What this task involves - Only the lines below from the one with "green triangle: (41, 179)" through the one with "green cross: (128, 43)" are to be written out, exactly and without any images.

Source data -
= Beginning of Section =
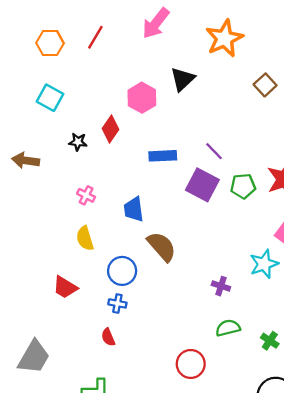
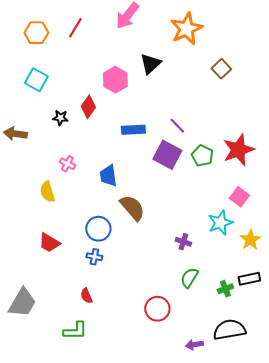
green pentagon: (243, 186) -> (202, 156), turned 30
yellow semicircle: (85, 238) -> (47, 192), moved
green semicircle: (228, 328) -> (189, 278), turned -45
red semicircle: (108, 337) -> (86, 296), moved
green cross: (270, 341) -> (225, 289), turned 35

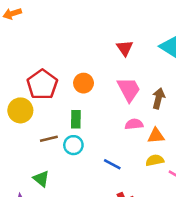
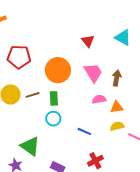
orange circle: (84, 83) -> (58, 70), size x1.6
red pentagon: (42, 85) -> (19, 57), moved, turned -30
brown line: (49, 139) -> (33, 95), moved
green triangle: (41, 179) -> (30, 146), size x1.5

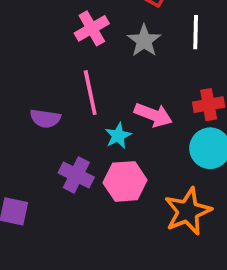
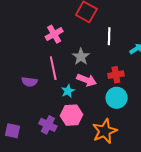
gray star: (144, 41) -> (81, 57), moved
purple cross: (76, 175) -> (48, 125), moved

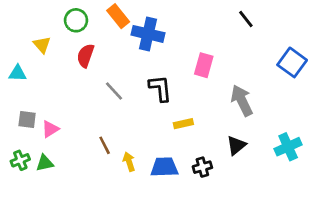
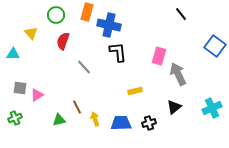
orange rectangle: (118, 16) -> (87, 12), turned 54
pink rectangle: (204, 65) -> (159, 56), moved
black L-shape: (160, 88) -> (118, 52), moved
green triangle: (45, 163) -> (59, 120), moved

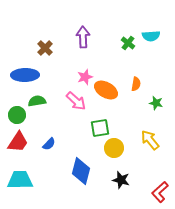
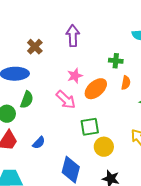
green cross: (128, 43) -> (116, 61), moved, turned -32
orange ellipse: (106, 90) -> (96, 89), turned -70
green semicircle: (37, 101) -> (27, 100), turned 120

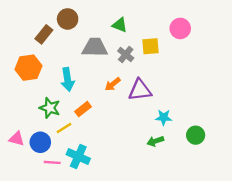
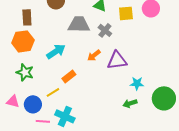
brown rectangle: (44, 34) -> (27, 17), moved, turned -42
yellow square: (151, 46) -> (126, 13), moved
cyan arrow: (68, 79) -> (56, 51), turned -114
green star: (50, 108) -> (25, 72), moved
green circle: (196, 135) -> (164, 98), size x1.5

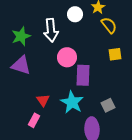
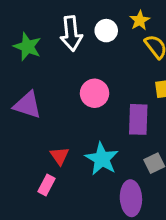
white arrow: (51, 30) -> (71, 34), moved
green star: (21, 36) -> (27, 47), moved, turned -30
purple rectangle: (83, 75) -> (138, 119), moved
= End of Section =
= Beginning of Section =
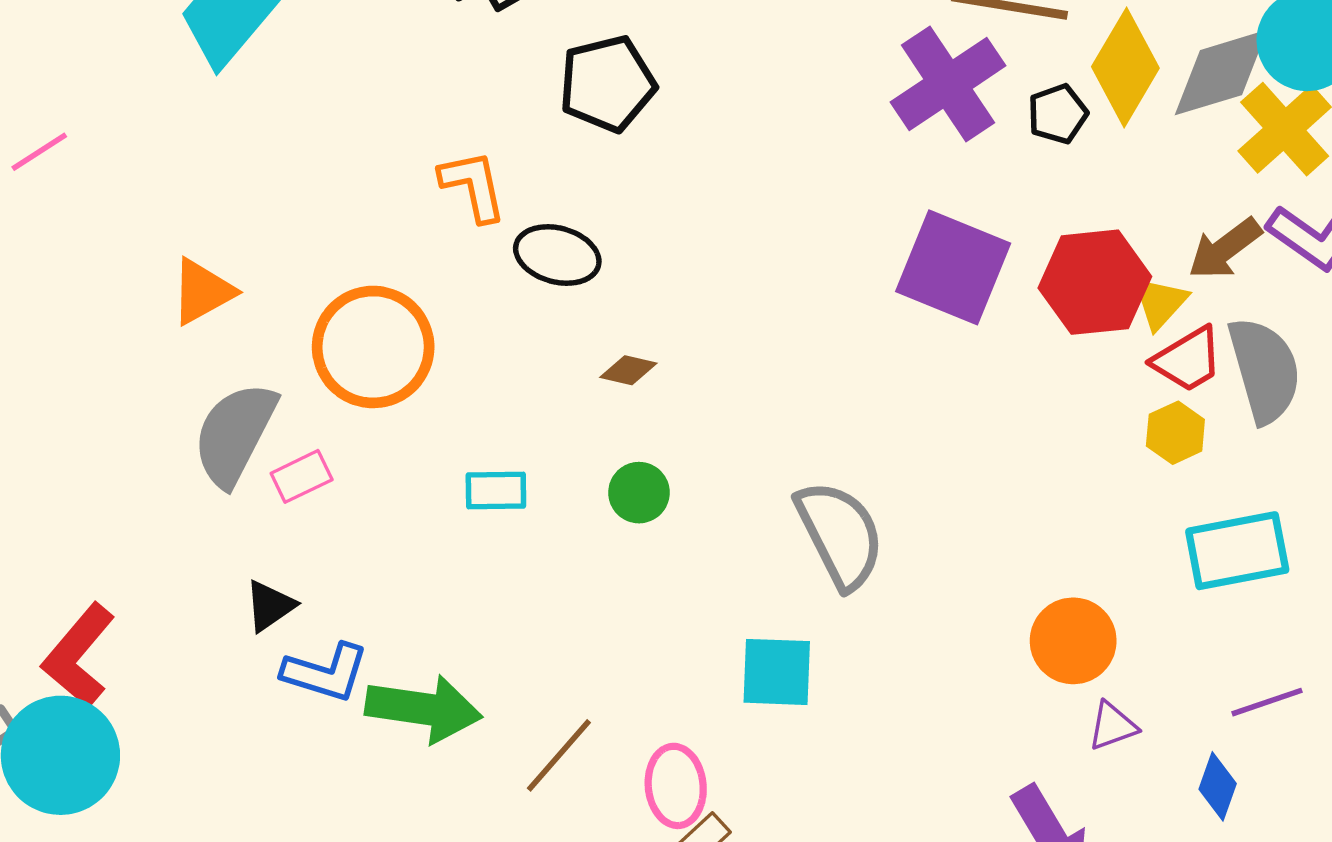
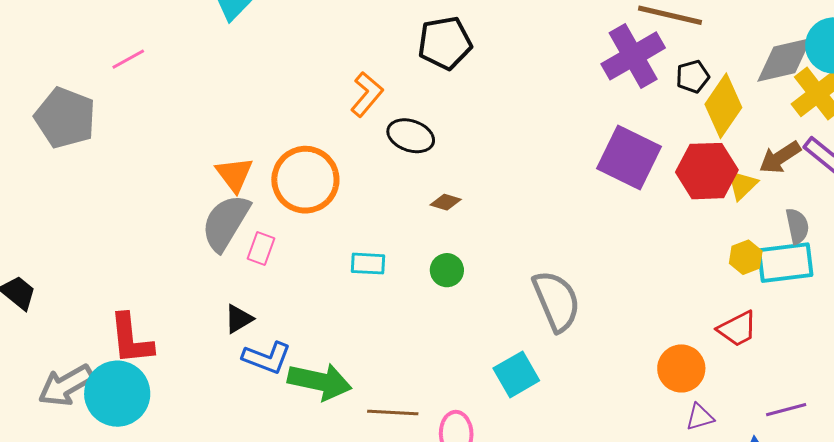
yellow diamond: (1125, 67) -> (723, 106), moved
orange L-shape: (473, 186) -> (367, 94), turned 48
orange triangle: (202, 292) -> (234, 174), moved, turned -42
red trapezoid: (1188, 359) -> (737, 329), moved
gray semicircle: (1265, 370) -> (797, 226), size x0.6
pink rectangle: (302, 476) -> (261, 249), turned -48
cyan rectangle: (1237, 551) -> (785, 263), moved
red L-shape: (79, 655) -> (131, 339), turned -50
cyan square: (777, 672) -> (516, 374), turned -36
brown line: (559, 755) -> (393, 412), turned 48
= End of Section =
= Beginning of Section =
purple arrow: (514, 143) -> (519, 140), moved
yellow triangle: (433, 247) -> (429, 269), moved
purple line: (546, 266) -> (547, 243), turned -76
= End of Section =
Exercise response -
green triangle: (41, 179) -> (30, 146), size x1.5

gray star: (144, 41) -> (81, 57), moved
purple cross: (76, 175) -> (48, 125), moved

orange rectangle: (118, 16) -> (87, 12), turned 54
pink rectangle: (204, 65) -> (159, 56), moved
black L-shape: (160, 88) -> (118, 52), moved
green triangle: (45, 163) -> (59, 120), moved

green cross: (128, 43) -> (116, 61), moved, turned -32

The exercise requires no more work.